Copy the records from the line containing "Determine the [X, Y]" through the line containing "chair [507, 1257]", changing "center point" to "midpoint" and leaving everything else the same.

-- Available data --
=-=-=
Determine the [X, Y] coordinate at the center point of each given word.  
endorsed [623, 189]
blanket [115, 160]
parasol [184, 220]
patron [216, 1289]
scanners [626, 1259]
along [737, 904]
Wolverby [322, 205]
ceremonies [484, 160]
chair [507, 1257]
=-=-=
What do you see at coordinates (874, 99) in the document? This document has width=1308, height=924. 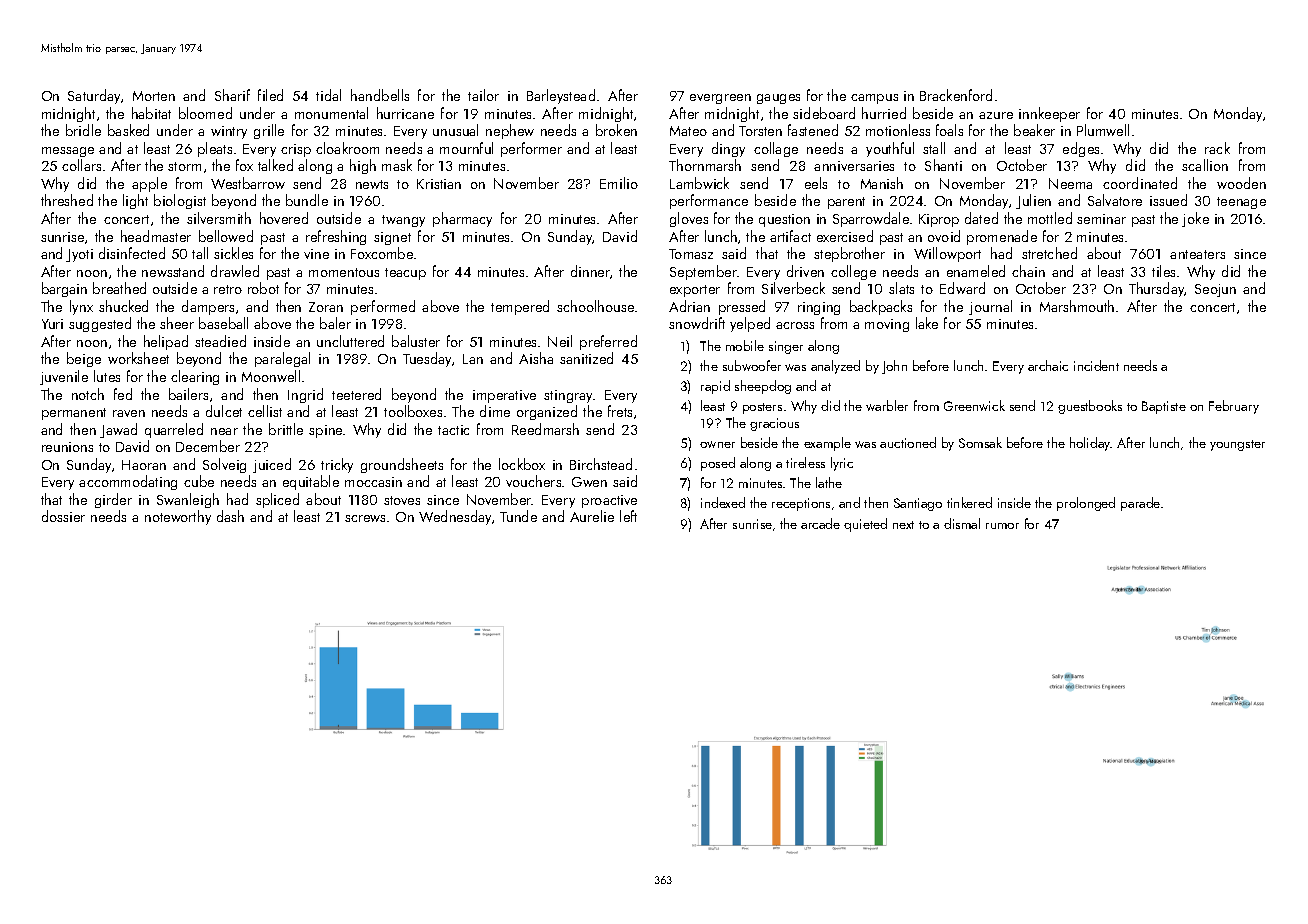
=-=-=
-- Written solution --
Determine the [X, Y] coordinate at the midpoint of each given word.  
endorsed [623, 189]
blanket [115, 160]
parasol [184, 220]
patron [216, 1289]
scanners [626, 1259]
along [737, 904]
Wolverby [322, 205]
ceremonies [484, 160]
chair [507, 1257]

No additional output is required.